Content starts

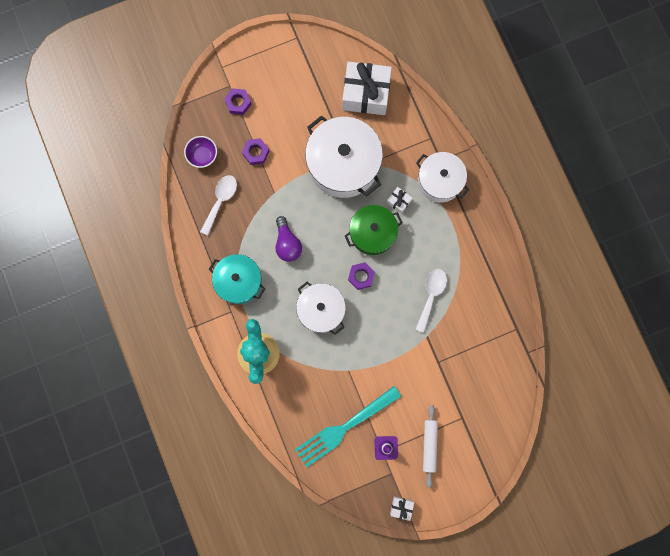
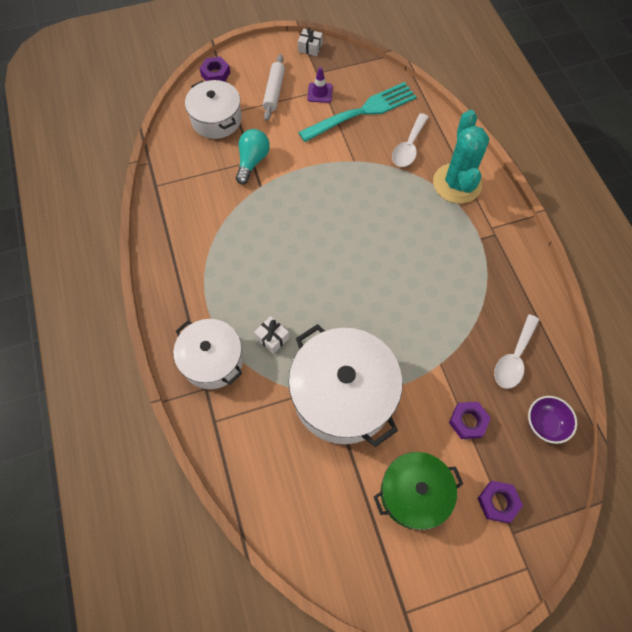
camera: 175 degrees left, 15 degrees down
(239, 281) = (483, 259): turquoise pot -> none
(287, 243) = (422, 297): purple light bulb -> none
(321, 310) = (382, 221): white pot -> white pot (216, 119)
(361, 276) = (331, 253): purple nut -> purple nut (215, 74)
(366, 94) = (301, 499): white gift -> none
(372, 233) = (311, 301): green pot -> green pot (414, 493)
(431, 295) = (248, 226): white spoon -> white spoon (408, 147)
(437, 361) = (252, 161): none -> turquoise light bulb

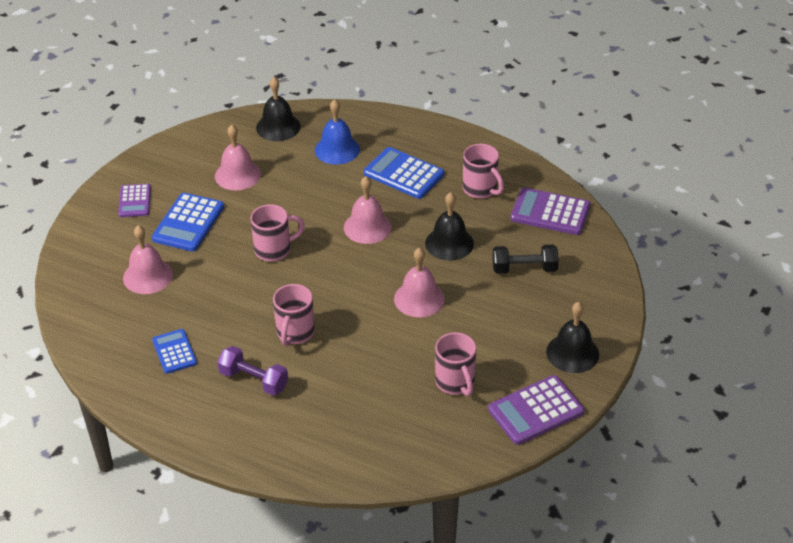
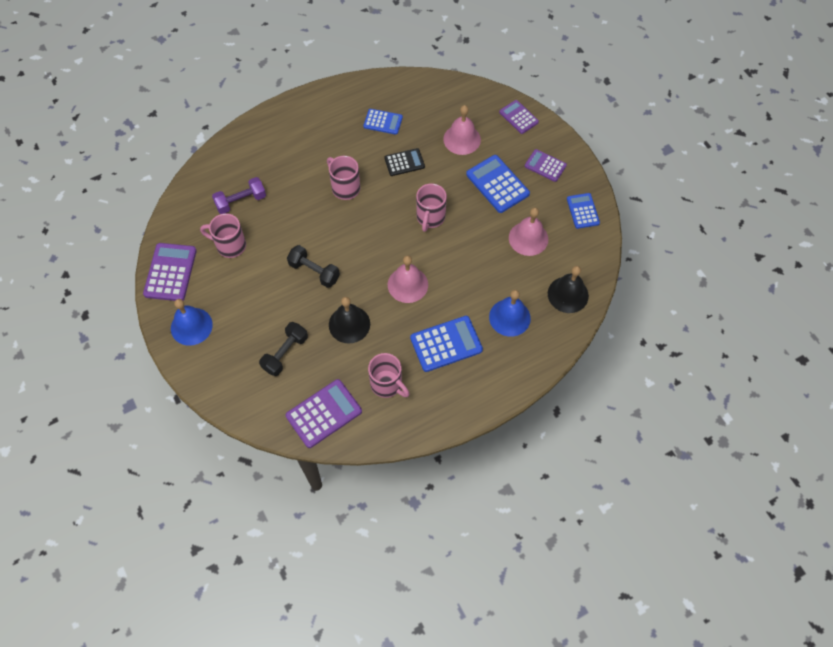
camera: 125 degrees right, 20 degrees up
(80, 248) = (518, 117): none -> purple calculator
(172, 155) = (582, 211): none -> blue calculator
(219, 304) = (404, 162): none -> black calculator
(254, 380) = (326, 147): purple dumbbell -> purple dumbbell (241, 201)
(419, 298) = (314, 271): pink bell -> black dumbbell
(481, 189) = (387, 384): pink mug -> pink mug turned 135 degrees counterclockwise
(572, 353) = (191, 326): black bell -> blue bell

Content ends

Your copy should hold exactly the lines from the one with "(372, 233) = (311, 301): green" through the final line of the records, both ends included, and no pictures.

# Exercise response
(372, 233) = (311, 301): green pot -> green pot (414, 493)
(431, 295) = (248, 226): white spoon -> white spoon (408, 147)
(437, 361) = (252, 161): none -> turquoise light bulb

camera: 125 degrees right, 20 degrees up
(80, 248) = (518, 117): none -> purple calculator
(172, 155) = (582, 211): none -> blue calculator
(219, 304) = (404, 162): none -> black calculator
(254, 380) = (326, 147): purple dumbbell -> purple dumbbell (241, 201)
(419, 298) = (314, 271): pink bell -> black dumbbell
(481, 189) = (387, 384): pink mug -> pink mug turned 135 degrees counterclockwise
(572, 353) = (191, 326): black bell -> blue bell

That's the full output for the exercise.